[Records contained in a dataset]
*** Begin section ***
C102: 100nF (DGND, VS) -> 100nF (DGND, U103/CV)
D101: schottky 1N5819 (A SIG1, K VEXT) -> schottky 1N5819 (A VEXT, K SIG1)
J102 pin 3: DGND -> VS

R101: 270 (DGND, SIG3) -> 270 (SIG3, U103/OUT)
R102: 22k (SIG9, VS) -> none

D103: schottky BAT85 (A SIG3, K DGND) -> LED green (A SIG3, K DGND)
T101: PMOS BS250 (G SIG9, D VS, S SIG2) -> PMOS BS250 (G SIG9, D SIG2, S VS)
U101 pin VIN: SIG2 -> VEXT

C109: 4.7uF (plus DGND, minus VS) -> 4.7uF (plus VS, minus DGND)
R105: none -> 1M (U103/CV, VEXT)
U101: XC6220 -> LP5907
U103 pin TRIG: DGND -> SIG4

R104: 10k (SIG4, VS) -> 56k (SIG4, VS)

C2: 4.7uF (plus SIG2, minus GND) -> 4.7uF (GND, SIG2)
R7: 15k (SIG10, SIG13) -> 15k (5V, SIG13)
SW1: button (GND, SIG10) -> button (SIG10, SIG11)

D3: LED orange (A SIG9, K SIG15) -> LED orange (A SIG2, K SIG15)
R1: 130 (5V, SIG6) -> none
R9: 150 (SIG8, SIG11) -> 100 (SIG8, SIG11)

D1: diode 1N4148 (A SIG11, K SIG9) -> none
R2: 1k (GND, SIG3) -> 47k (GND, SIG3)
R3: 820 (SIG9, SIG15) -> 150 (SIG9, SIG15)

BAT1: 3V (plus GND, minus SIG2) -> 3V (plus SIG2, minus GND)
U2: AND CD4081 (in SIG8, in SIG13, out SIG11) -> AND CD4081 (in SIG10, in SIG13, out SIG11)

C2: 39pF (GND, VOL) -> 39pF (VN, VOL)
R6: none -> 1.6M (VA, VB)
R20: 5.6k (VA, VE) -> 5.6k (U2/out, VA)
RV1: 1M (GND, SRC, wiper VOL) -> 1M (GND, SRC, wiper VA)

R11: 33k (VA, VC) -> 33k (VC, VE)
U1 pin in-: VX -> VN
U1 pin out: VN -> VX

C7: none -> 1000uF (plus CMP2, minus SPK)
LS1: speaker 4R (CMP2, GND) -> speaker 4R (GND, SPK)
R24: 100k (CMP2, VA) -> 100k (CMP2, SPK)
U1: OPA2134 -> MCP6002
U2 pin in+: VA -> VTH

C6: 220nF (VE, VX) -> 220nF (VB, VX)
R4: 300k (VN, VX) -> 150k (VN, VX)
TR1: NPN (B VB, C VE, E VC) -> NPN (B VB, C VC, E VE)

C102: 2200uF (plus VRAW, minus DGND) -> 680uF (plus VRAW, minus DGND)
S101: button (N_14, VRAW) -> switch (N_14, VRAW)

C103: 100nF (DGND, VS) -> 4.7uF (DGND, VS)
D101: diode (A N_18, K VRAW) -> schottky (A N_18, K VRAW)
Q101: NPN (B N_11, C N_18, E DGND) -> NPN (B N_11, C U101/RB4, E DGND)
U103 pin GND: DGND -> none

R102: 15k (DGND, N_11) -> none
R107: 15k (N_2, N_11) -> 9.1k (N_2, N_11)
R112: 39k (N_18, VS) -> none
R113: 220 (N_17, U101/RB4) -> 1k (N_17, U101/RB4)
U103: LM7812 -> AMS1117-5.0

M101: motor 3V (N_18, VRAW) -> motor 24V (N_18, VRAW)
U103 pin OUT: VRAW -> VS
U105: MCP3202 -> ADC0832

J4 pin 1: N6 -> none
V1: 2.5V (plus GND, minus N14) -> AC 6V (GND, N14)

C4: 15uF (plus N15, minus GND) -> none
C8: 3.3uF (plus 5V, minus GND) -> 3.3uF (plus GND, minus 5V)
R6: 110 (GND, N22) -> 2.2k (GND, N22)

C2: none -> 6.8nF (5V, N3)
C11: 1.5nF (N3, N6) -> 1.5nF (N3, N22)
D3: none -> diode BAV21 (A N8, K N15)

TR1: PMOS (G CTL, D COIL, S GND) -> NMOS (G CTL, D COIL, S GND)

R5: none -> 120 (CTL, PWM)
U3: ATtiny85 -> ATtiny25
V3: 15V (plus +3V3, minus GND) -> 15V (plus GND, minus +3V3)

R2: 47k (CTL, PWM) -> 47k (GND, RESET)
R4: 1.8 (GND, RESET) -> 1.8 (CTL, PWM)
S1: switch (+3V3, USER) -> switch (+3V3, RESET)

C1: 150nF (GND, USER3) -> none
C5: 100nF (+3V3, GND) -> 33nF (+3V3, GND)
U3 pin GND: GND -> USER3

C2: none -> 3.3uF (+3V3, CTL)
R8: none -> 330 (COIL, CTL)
*** End section ***
#### [What this task involves]
The answer is the line containing "J4 pin 1: N6 -> none" together with every line after it in the records, repeated exactly and with nothing else.

#### [Exercise answer]
J4 pin 1: N6 -> none
V1: 2.5V (plus GND, minus N14) -> AC 6V (GND, N14)

C4: 15uF (plus N15, minus GND) -> none
C8: 3.3uF (plus 5V, minus GND) -> 3.3uF (plus GND, minus 5V)
R6: 110 (GND, N22) -> 2.2k (GND, N22)

C2: none -> 6.8nF (5V, N3)
C11: 1.5nF (N3, N6) -> 1.5nF (N3, N22)
D3: none -> diode BAV21 (A N8, K N15)

TR1: PMOS (G CTL, D COIL, S GND) -> NMOS (G CTL, D COIL, S GND)

R5: none -> 120 (CTL, PWM)
U3: ATtiny85 -> ATtiny25
V3: 15V (plus +3V3, minus GND) -> 15V (plus GND, minus +3V3)

R2: 47k (CTL, PWM) -> 47k (GND, RESET)
R4: 1.8 (GND, RESET) -> 1.8 (CTL, PWM)
S1: switch (+3V3, USER) -> switch (+3V3, RESET)

C1: 150nF (GND, USER3) -> none
C5: 100nF (+3V3, GND) -> 33nF (+3V3, GND)
U3 pin GND: GND -> USER3

C2: none -> 3.3uF (+3V3, CTL)
R8: none -> 330 (COIL, CTL)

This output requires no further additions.